= YOUR INSTRUCTIONS =
Once the line containing "lemon/yellow (210 75" is found, copy it and each subsequent line exactly. Stop at the end of the records below.

= RECORDS SUPPLIED =
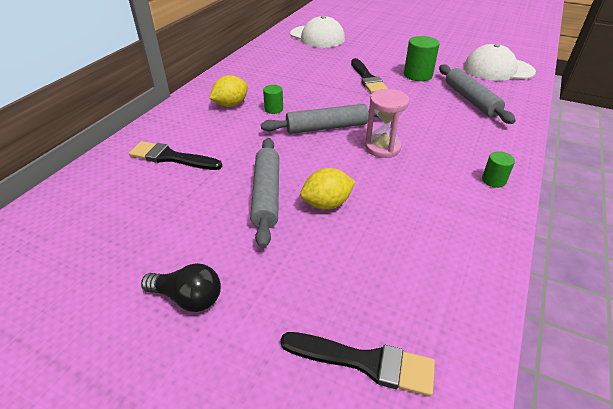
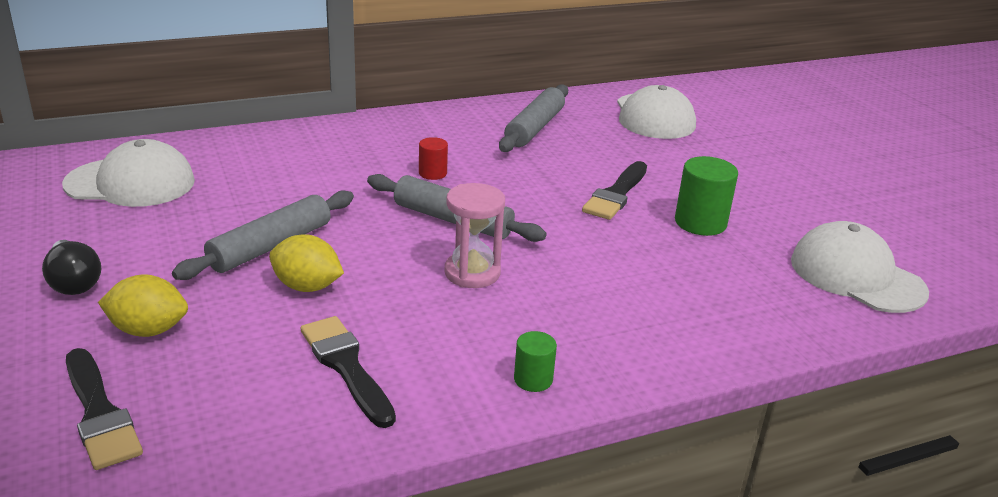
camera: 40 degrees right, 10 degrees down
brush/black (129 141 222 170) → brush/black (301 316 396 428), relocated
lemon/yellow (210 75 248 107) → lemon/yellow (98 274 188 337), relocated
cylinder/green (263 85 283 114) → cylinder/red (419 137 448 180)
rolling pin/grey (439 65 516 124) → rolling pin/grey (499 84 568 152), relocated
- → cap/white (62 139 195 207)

= ANSWER FOR THE TASK =
lemon/yellow (210 75 248 107) → lemon/yellow (98 274 188 337), relocated
cylinder/green (263 85 283 114) → cylinder/red (419 137 448 180)
rolling pin/grey (439 65 516 124) → rolling pin/grey (499 84 568 152), relocated
- → cap/white (62 139 195 207)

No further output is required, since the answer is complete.